• SOURCE RECORDS
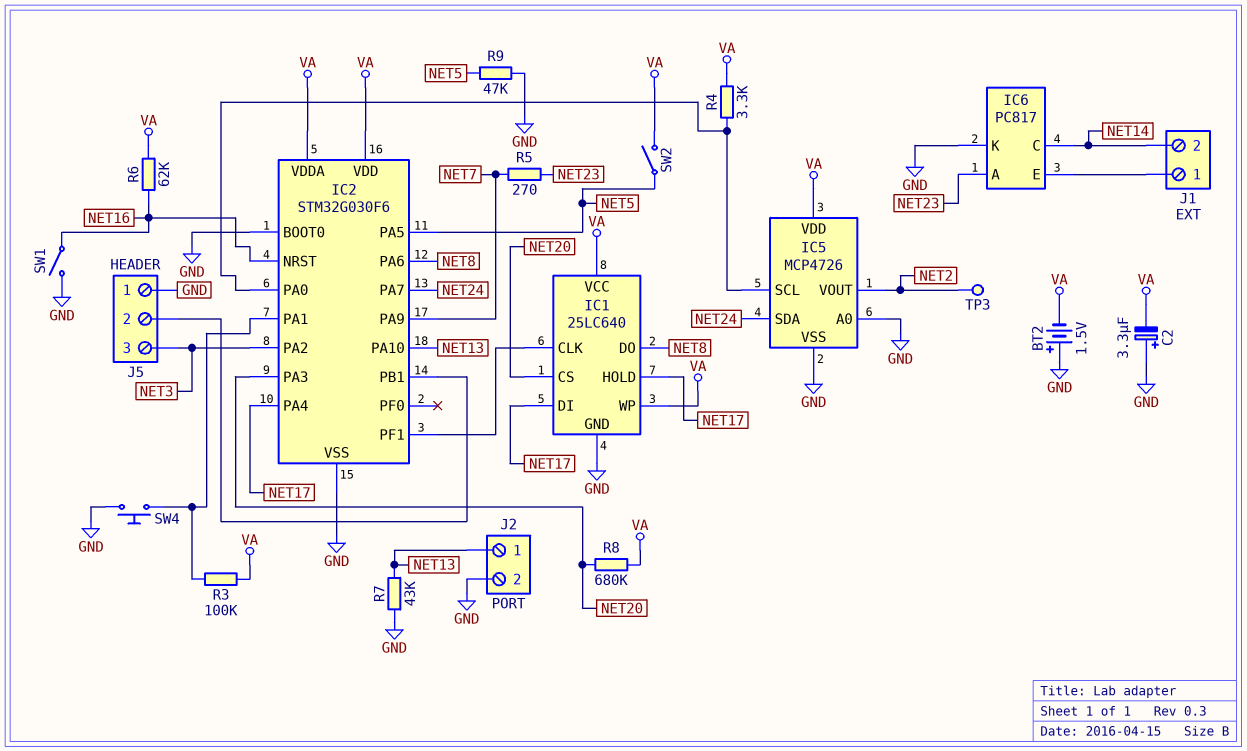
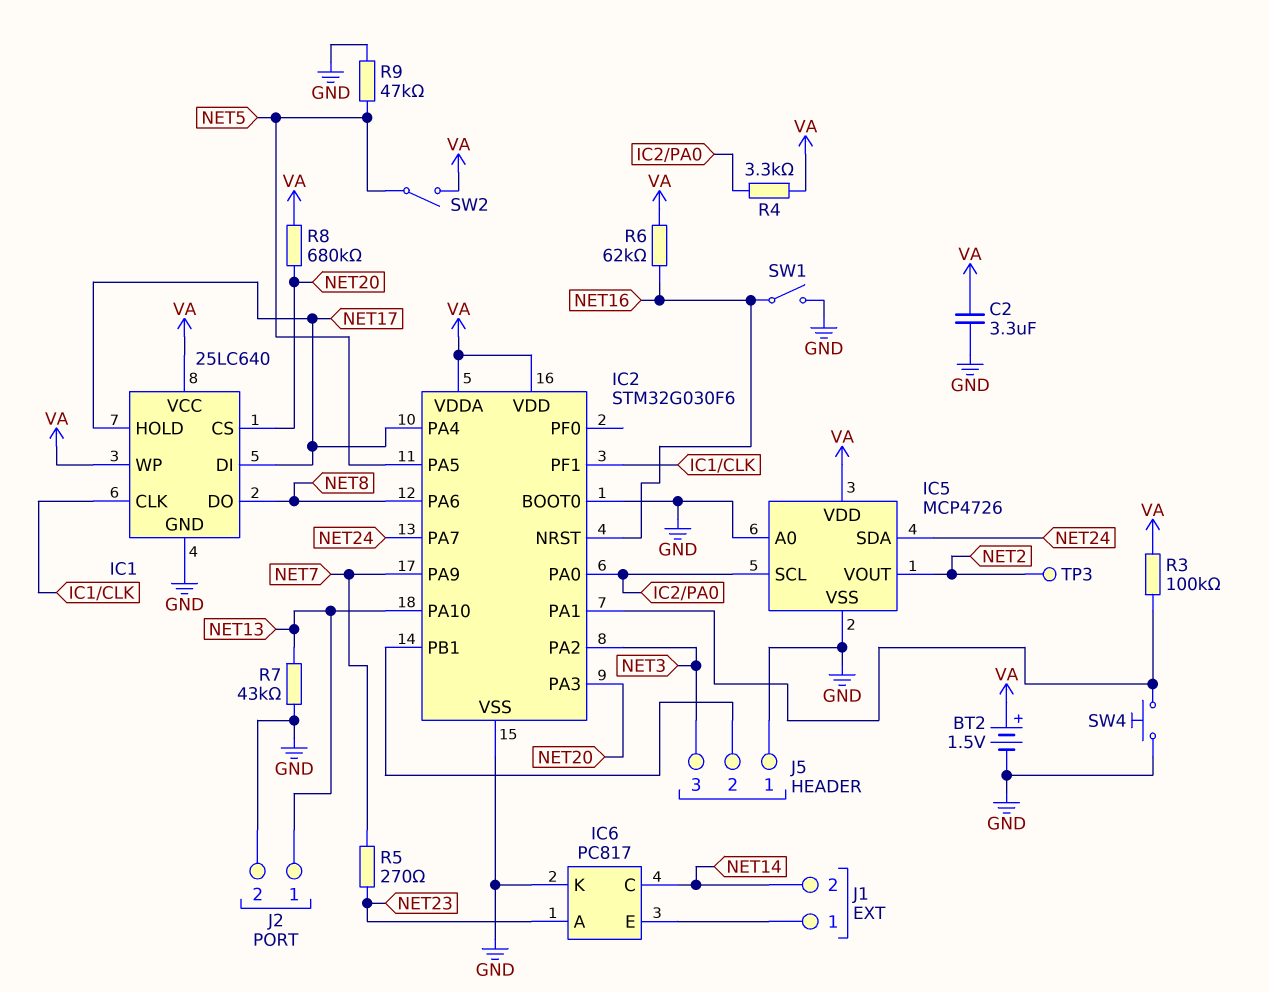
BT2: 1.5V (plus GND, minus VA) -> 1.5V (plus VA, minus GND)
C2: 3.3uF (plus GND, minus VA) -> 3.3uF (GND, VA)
* * *
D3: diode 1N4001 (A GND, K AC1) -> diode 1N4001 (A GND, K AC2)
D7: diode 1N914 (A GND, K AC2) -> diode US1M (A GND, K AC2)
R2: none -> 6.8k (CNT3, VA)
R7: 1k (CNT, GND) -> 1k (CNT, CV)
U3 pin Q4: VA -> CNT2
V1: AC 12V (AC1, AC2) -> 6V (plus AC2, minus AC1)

• WHAT YOU ARE ASKED TO DO
Set down, from the entries above, exactly the lines from the one with "R7: 1k (CNT, GND) -> 1k (CNT, CV)" up to and including the one with "V1: AC 12V (AC1, AC2)", and no other lines.

• ANSWER
R7: 1k (CNT, GND) -> 1k (CNT, CV)
U3 pin Q4: VA -> CNT2
V1: AC 12V (AC1, AC2) -> 6V (plus AC2, minus AC1)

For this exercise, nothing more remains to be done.